Exercise material -
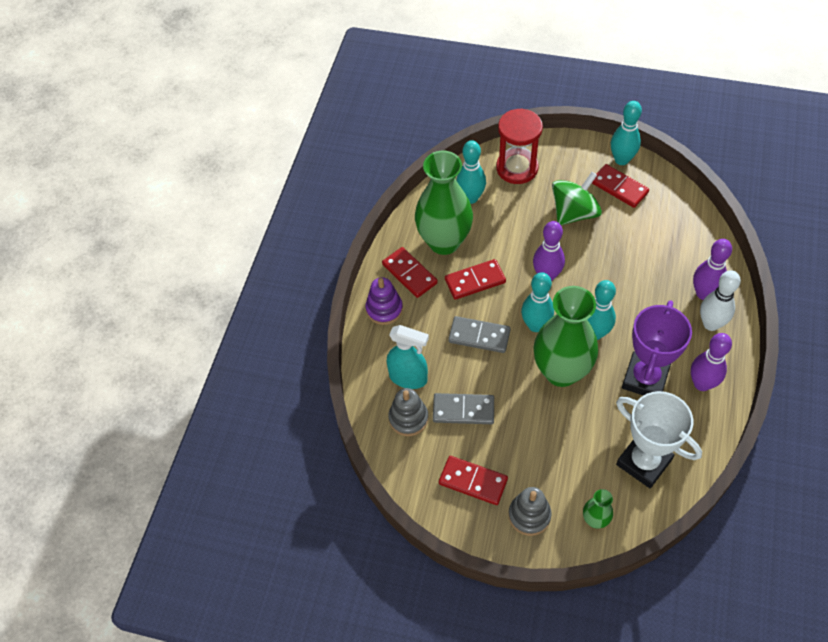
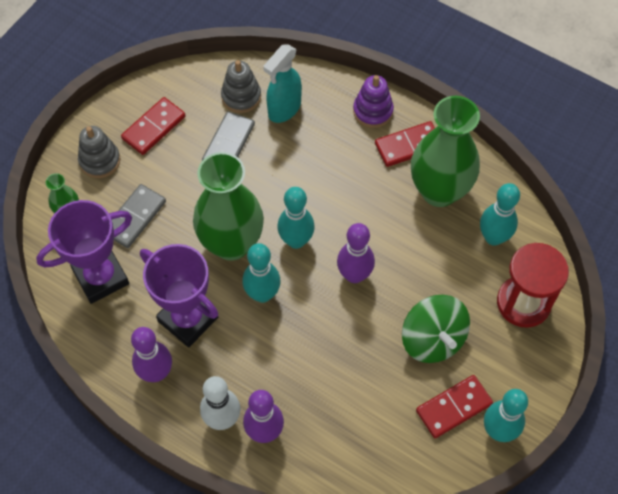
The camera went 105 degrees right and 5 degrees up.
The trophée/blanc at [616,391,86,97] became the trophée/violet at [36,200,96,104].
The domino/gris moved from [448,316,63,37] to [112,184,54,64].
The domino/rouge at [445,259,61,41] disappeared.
==
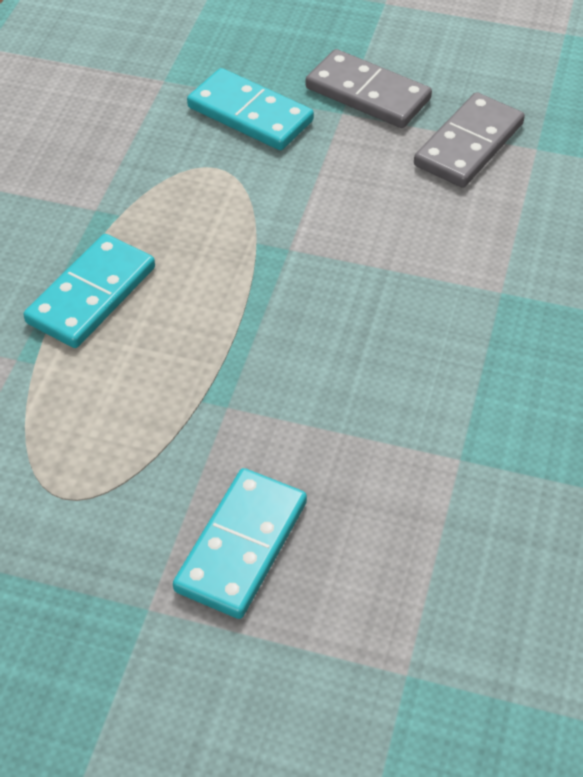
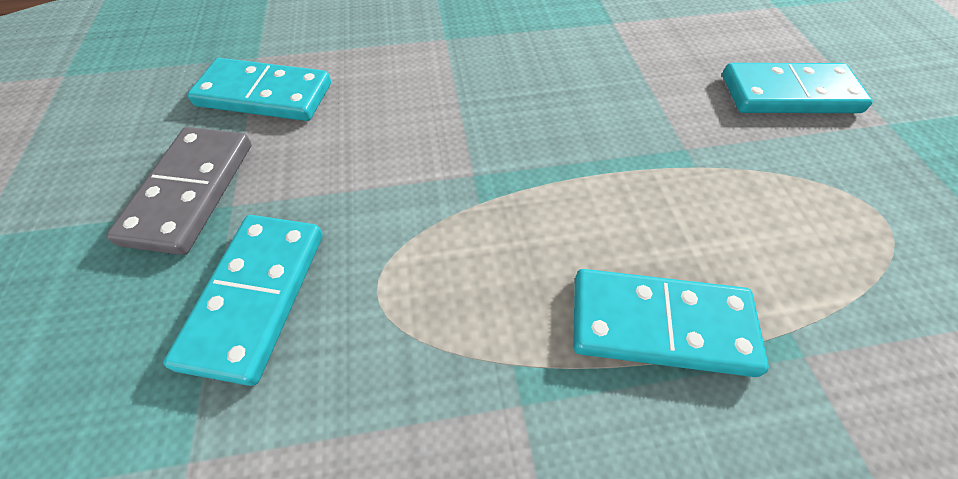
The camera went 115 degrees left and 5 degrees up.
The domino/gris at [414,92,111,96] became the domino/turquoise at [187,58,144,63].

Task to complete - Taking the entries above, restate exactly those lines that fall between the line with "The camera went 115" and the line with "The domino/gris at", keeping both of those lines too.

Expected answer -
The camera went 115 degrees left and 5 degrees up.
The domino/gris at [414,92,111,96] became the domino/turquoise at [187,58,144,63].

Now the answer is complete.